TRY IT>
Your answer must be an exact retyping of the line containing "(496, 425) = (584, 324): turquoise" and every line after it through the end of the records below, with no pictures and nothing else.

RECORDS>
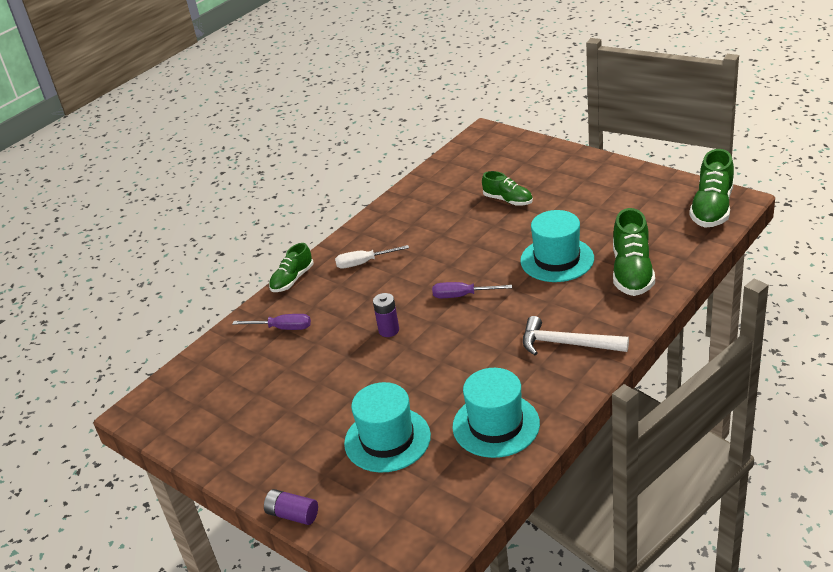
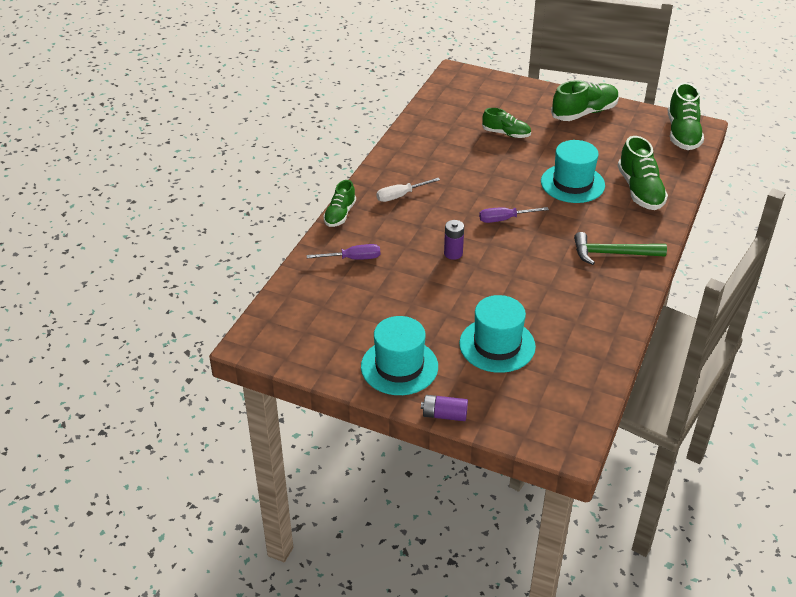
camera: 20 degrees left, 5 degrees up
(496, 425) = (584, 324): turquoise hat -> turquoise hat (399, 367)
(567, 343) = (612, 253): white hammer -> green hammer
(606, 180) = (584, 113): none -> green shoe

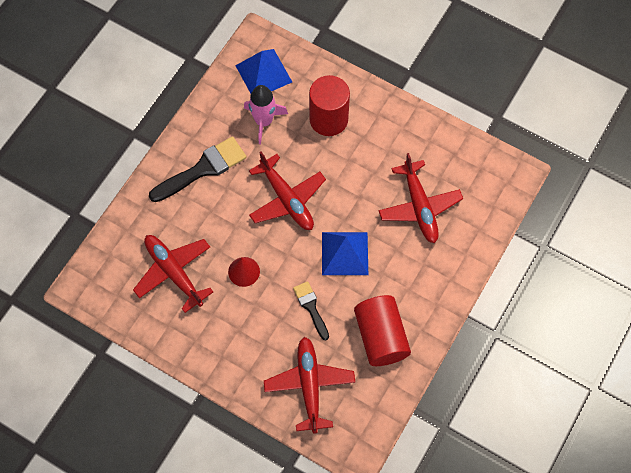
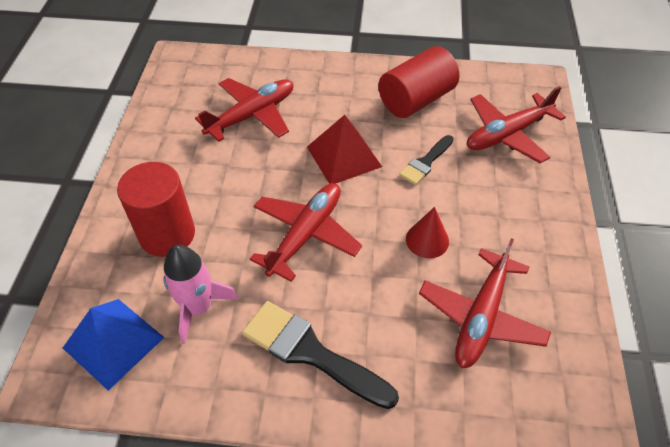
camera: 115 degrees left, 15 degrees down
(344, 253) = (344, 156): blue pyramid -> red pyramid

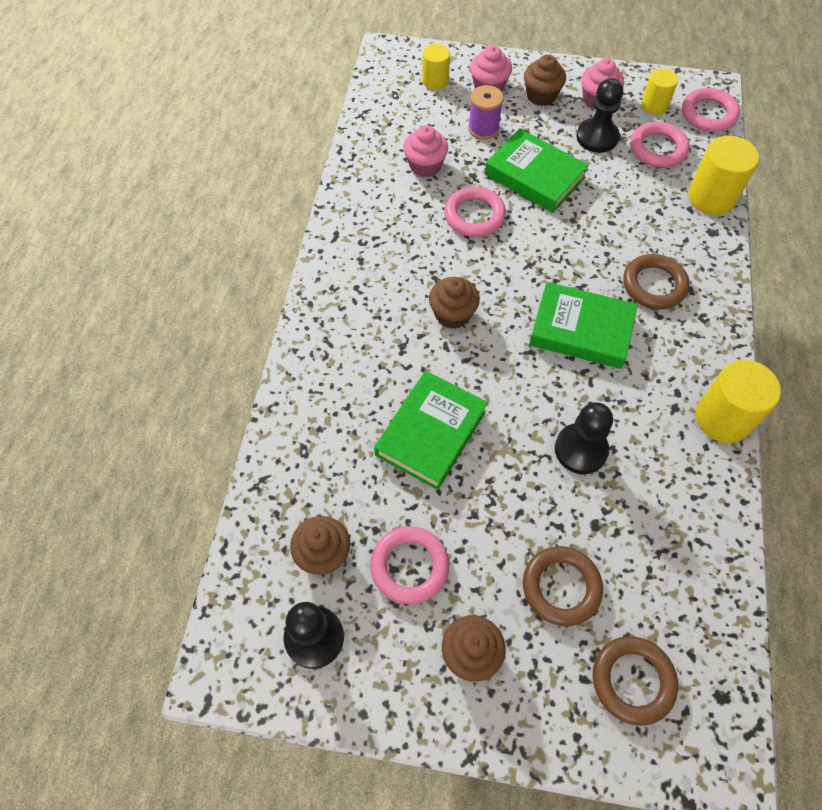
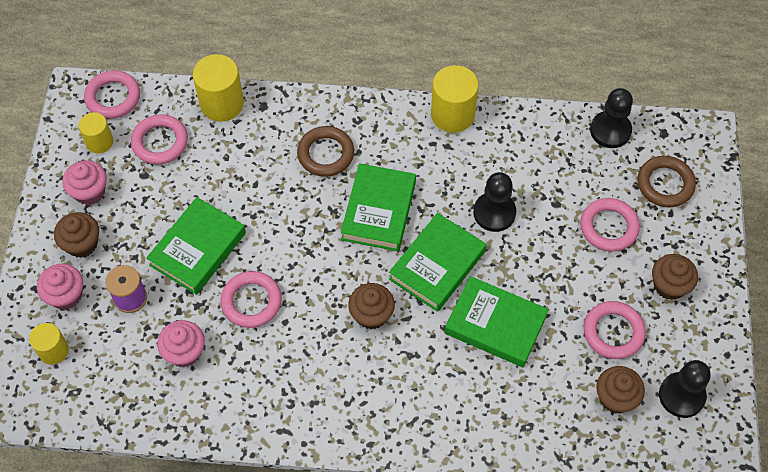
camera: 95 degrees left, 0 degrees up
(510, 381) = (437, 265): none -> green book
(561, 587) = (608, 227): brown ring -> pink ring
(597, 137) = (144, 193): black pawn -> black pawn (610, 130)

TASK OUTPUT>
(496, 425) = (584, 324): turquoise hat -> turquoise hat (399, 367)
(567, 343) = (612, 253): white hammer -> green hammer
(606, 180) = (584, 113): none -> green shoe

camera: 115 degrees left, 15 degrees down
(344, 253) = (344, 156): blue pyramid -> red pyramid

camera: 95 degrees left, 0 degrees up
(510, 381) = (437, 265): none -> green book
(561, 587) = (608, 227): brown ring -> pink ring
(597, 137) = (144, 193): black pawn -> black pawn (610, 130)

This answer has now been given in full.